**Supplied records:**
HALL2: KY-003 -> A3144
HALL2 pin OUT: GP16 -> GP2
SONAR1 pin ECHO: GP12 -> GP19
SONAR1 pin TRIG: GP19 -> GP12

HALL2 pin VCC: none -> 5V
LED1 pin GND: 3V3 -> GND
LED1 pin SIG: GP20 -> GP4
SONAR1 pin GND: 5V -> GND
...
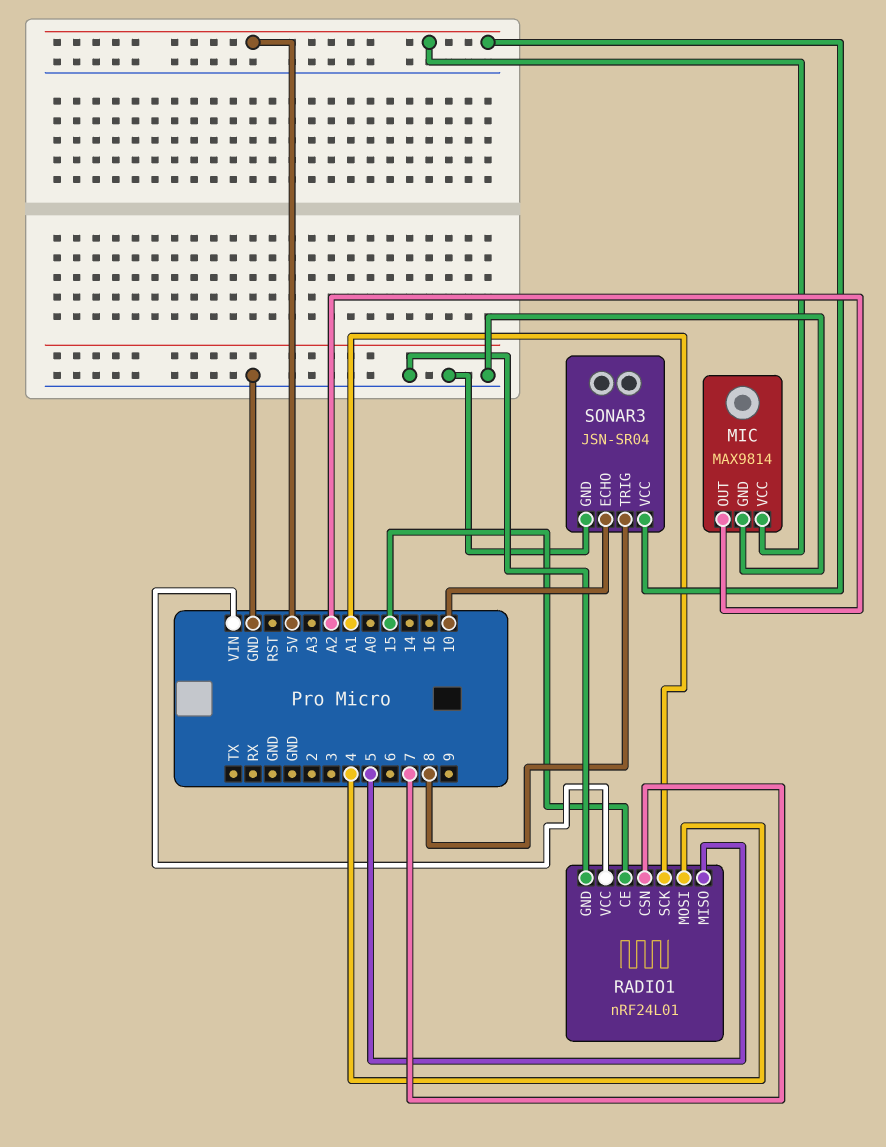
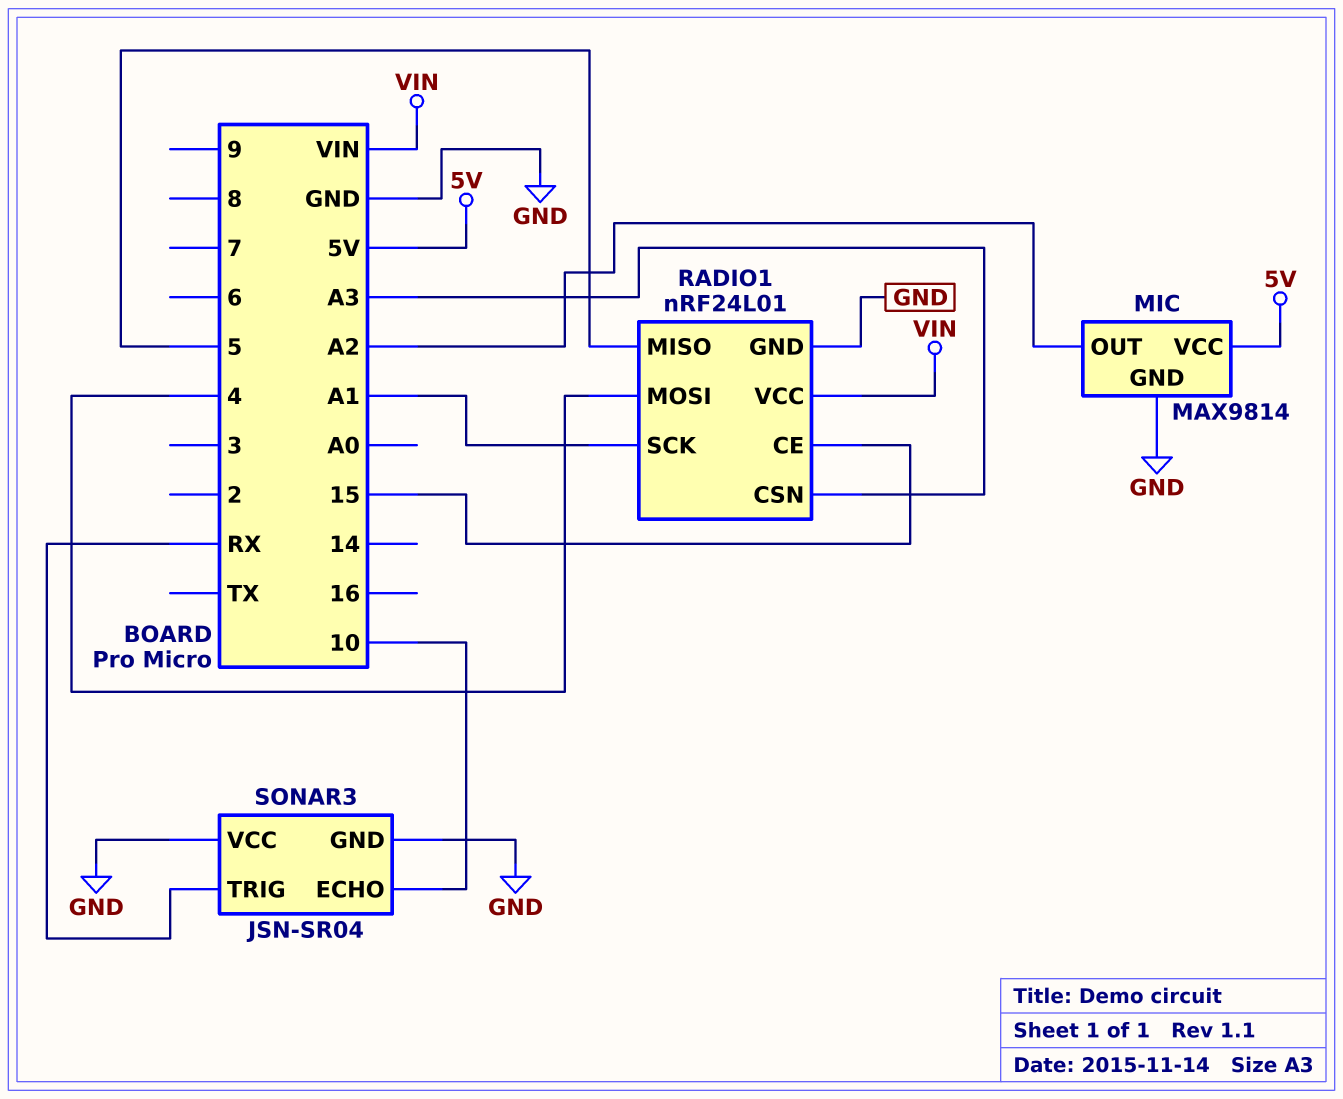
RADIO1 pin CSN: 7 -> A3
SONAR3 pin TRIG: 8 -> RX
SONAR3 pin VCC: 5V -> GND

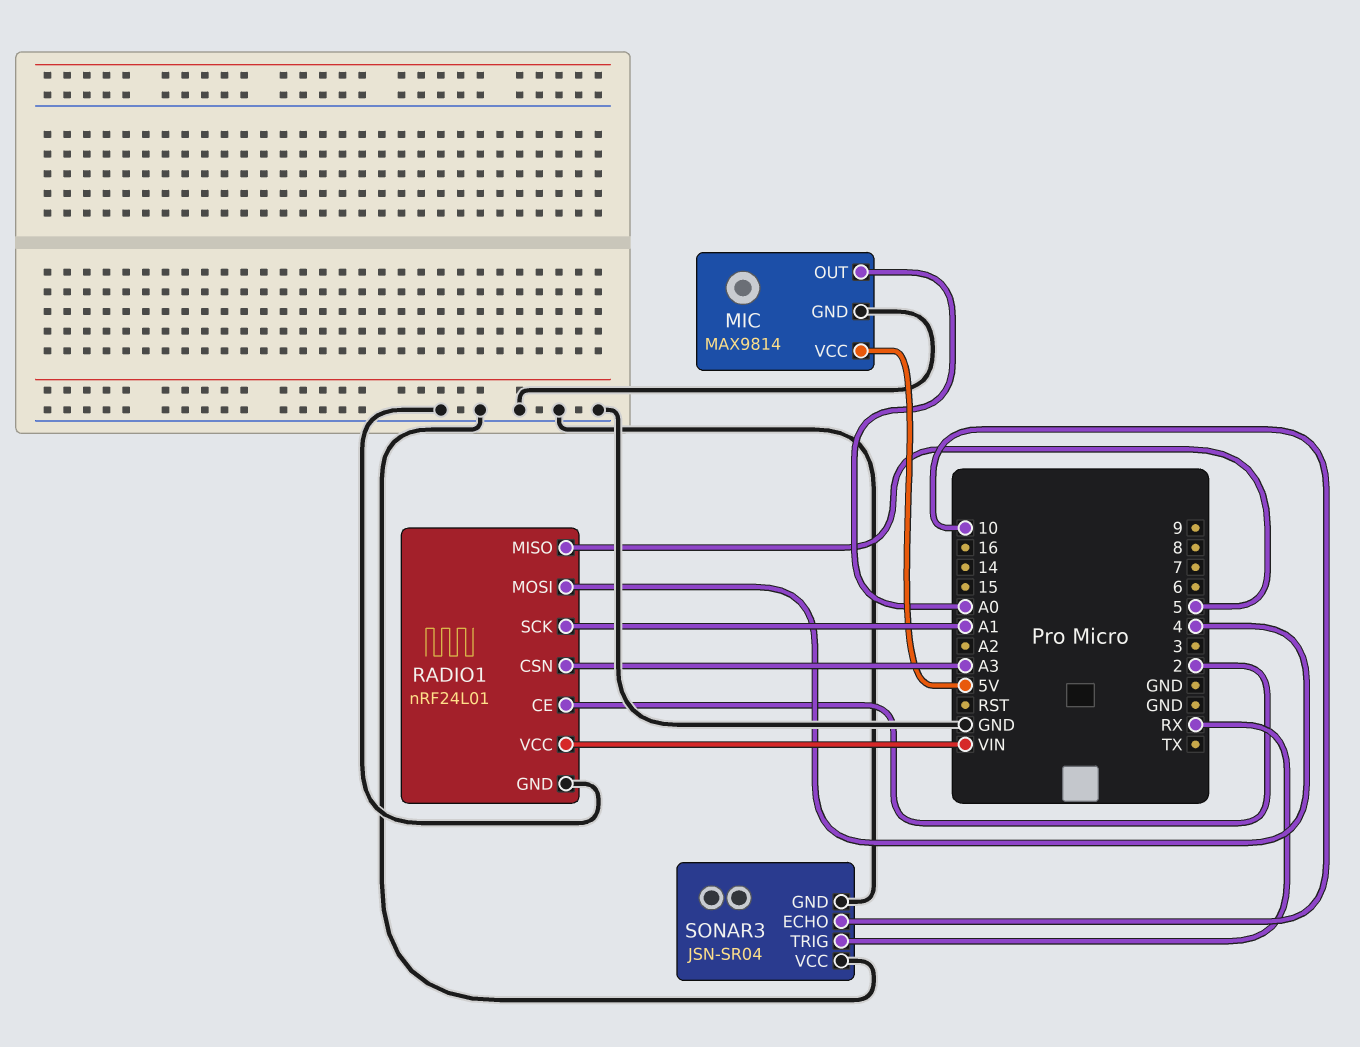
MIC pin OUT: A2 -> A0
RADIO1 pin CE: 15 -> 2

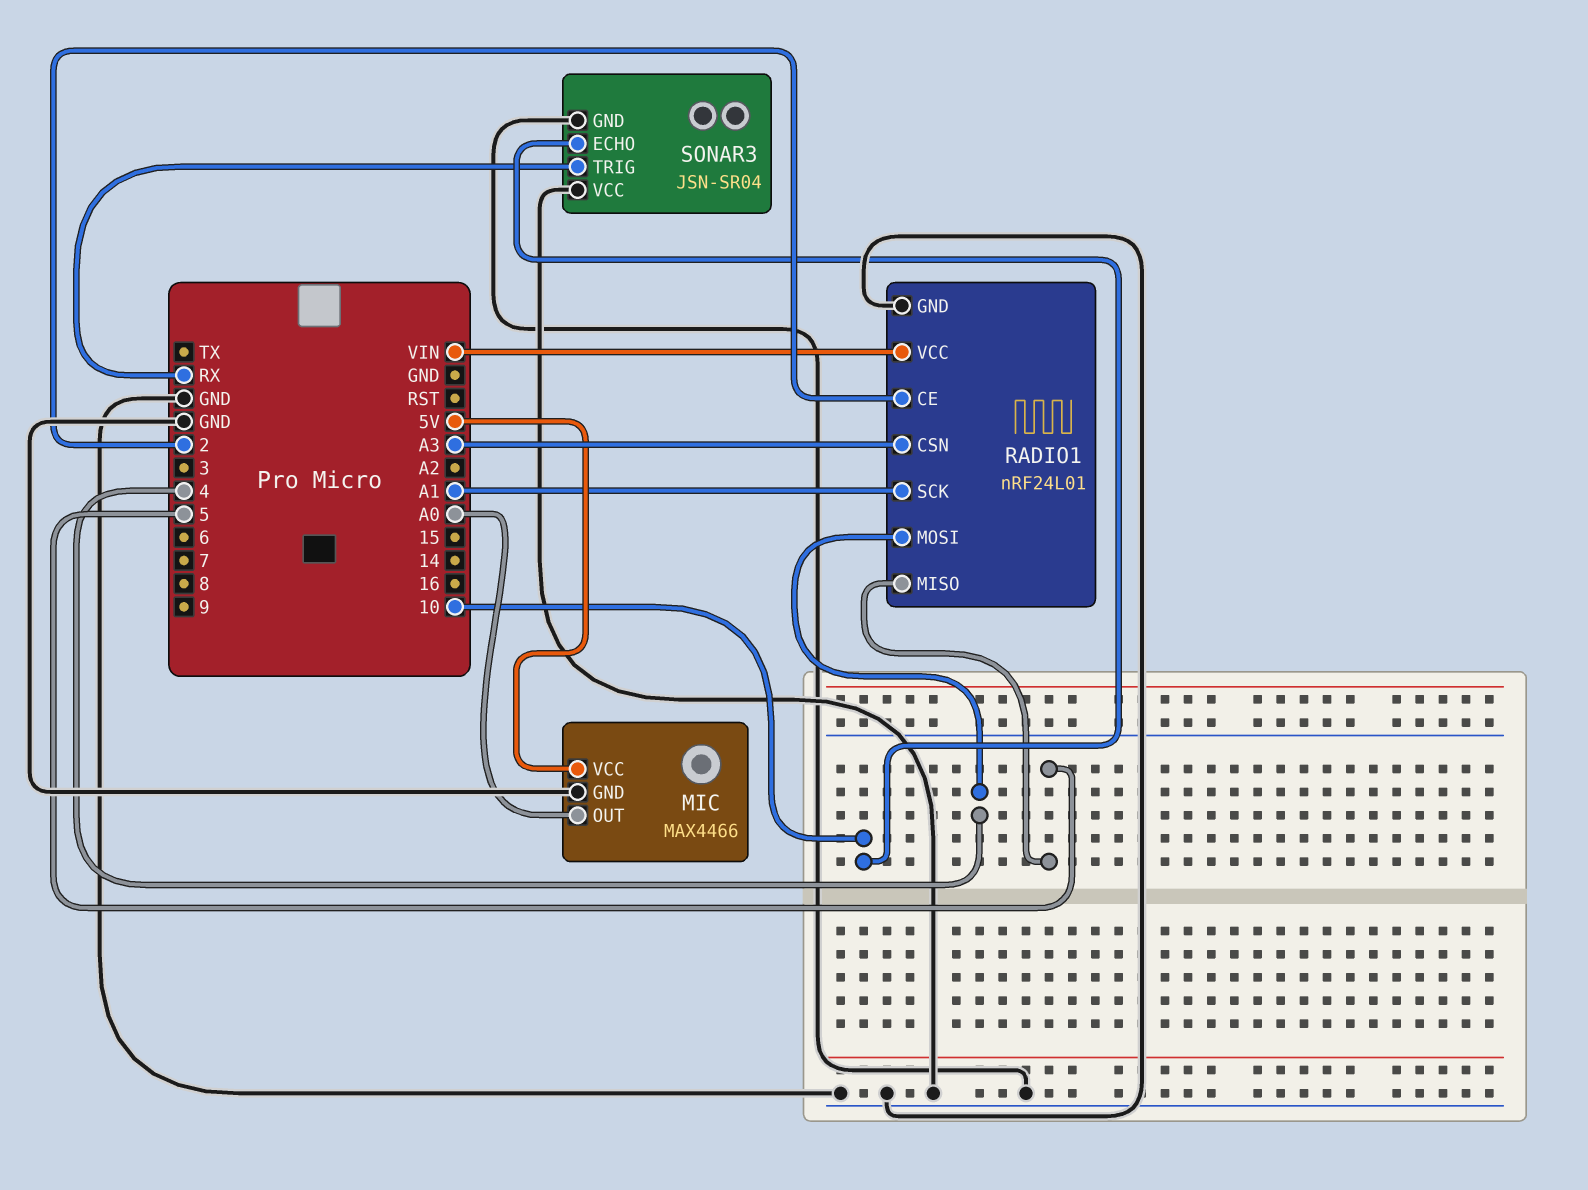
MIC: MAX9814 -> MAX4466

**What needs to be done:**
Within the material above, find the part that opens with the line containing "SONAR3 pin TRIG: 8 -> RX" and closes with the line containing "MIC: MAX9814 -> MAX4466", and reproduce it exactly without the pictures.

**Task response:**
SONAR3 pin TRIG: 8 -> RX
SONAR3 pin VCC: 5V -> GND

MIC pin OUT: A2 -> A0
RADIO1 pin CE: 15 -> 2

MIC: MAX9814 -> MAX4466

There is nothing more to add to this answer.